■ **TASK DIRECTIONS**: Look through the records and copy every line in which "brązowy" appears.

■ **GIVEN RECORDS**:
________________________

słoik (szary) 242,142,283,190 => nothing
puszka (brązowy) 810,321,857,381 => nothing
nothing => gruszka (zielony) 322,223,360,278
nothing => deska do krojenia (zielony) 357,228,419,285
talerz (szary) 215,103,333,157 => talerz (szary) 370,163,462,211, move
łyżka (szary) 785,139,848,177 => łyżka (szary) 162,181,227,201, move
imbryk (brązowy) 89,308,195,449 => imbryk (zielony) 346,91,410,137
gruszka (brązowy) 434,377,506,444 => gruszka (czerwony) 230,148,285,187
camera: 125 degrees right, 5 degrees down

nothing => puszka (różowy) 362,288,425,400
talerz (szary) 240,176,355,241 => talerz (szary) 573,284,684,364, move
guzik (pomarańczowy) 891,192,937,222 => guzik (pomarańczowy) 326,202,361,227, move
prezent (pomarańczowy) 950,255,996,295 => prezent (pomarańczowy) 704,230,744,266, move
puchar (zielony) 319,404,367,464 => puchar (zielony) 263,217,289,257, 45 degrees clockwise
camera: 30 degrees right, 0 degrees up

________________________

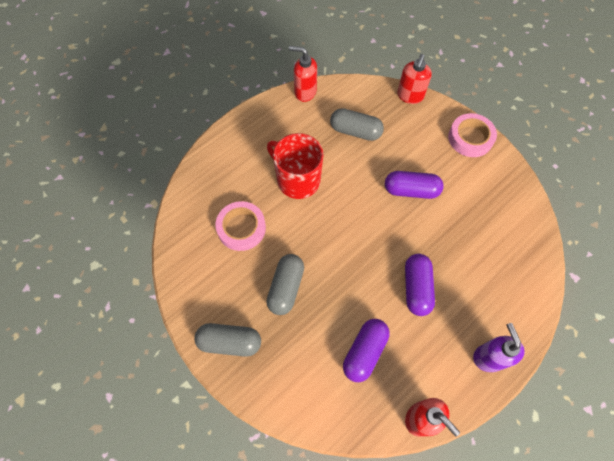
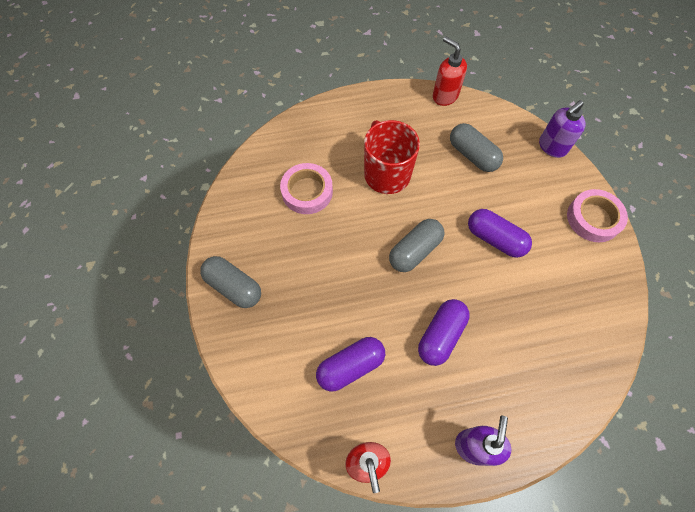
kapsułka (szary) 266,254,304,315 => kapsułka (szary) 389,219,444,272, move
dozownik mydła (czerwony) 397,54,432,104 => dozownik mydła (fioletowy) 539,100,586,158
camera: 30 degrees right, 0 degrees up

________________________

■ **RESPONSE BELOW**:
puszka (brązowy) 810,321,857,381 => nothing
imbryk (brązowy) 89,308,195,449 => imbryk (zielony) 346,91,410,137
gruszka (brązowy) 434,377,506,444 => gruszka (czerwony) 230,148,285,187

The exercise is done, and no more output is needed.